◆ **Task**: Reproduce every record below exactly as it appears.

◆ **Material to process**:
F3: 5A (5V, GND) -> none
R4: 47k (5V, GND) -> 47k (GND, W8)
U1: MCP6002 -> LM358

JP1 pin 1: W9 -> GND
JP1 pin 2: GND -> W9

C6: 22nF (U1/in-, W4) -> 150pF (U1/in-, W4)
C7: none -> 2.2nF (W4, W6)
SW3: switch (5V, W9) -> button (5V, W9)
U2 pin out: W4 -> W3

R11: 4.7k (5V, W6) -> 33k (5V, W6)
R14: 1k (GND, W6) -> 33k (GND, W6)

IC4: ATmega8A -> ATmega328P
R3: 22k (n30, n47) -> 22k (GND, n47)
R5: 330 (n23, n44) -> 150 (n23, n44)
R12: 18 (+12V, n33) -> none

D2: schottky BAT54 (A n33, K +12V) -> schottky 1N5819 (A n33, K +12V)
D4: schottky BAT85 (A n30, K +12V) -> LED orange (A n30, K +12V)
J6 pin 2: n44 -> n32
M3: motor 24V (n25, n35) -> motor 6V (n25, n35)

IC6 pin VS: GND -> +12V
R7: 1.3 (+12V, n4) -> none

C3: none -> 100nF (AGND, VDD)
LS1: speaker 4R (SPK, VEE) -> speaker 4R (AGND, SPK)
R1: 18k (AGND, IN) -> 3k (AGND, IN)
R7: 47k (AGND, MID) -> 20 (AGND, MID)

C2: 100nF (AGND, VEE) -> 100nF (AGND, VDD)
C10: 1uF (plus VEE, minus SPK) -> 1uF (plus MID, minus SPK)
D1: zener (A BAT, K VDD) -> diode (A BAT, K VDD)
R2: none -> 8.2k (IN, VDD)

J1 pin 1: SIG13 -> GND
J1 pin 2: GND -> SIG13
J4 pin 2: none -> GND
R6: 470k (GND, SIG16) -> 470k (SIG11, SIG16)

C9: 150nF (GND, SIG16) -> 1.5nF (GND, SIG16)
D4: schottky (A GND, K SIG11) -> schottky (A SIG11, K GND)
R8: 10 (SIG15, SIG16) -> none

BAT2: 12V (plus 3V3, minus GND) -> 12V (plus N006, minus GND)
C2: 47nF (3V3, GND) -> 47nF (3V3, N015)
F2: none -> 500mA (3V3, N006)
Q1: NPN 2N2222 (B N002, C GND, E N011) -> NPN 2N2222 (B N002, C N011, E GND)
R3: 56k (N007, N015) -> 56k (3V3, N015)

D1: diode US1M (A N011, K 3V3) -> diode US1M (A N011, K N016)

◆ **Response box**:
F3: 5A (5V, GND) -> none
R4: 47k (5V, GND) -> 47k (GND, W8)
U1: MCP6002 -> LM358

JP1 pin 1: W9 -> GND
JP1 pin 2: GND -> W9

C6: 22nF (U1/in-, W4) -> 150pF (U1/in-, W4)
C7: none -> 2.2nF (W4, W6)
SW3: switch (5V, W9) -> button (5V, W9)
U2 pin out: W4 -> W3

R11: 4.7k (5V, W6) -> 33k (5V, W6)
R14: 1k (GND, W6) -> 33k (GND, W6)

IC4: ATmega8A -> ATmega328P
R3: 22k (n30, n47) -> 22k (GND, n47)
R5: 330 (n23, n44) -> 150 (n23, n44)
R12: 18 (+12V, n33) -> none

D2: schottky BAT54 (A n33, K +12V) -> schottky 1N5819 (A n33, K +12V)
D4: schottky BAT85 (A n30, K +12V) -> LED orange (A n30, K +12V)
J6 pin 2: n44 -> n32
M3: motor 24V (n25, n35) -> motor 6V (n25, n35)

IC6 pin VS: GND -> +12V
R7: 1.3 (+12V, n4) -> none

C3: none -> 100nF (AGND, VDD)
LS1: speaker 4R (SPK, VEE) -> speaker 4R (AGND, SPK)
R1: 18k (AGND, IN) -> 3k (AGND, IN)
R7: 47k (AGND, MID) -> 20 (AGND, MID)

C2: 100nF (AGND, VEE) -> 100nF (AGND, VDD)
C10: 1uF (plus VEE, minus SPK) -> 1uF (plus MID, minus SPK)
D1: zener (A BAT, K VDD) -> diode (A BAT, K VDD)
R2: none -> 8.2k (IN, VDD)

J1 pin 1: SIG13 -> GND
J1 pin 2: GND -> SIG13
J4 pin 2: none -> GND
R6: 470k (GND, SIG16) -> 470k (SIG11, SIG16)

C9: 150nF (GND, SIG16) -> 1.5nF (GND, SIG16)
D4: schottky (A GND, K SIG11) -> schottky (A SIG11, K GND)
R8: 10 (SIG15, SIG16) -> none

BAT2: 12V (plus 3V3, minus GND) -> 12V (plus N006, minus GND)
C2: 47nF (3V3, GND) -> 47nF (3V3, N015)
F2: none -> 500mA (3V3, N006)
Q1: NPN 2N2222 (B N002, C GND, E N011) -> NPN 2N2222 (B N002, C N011, E GND)
R3: 56k (N007, N015) -> 56k (3V3, N015)

D1: diode US1M (A N011, K 3V3) -> diode US1M (A N011, K N016)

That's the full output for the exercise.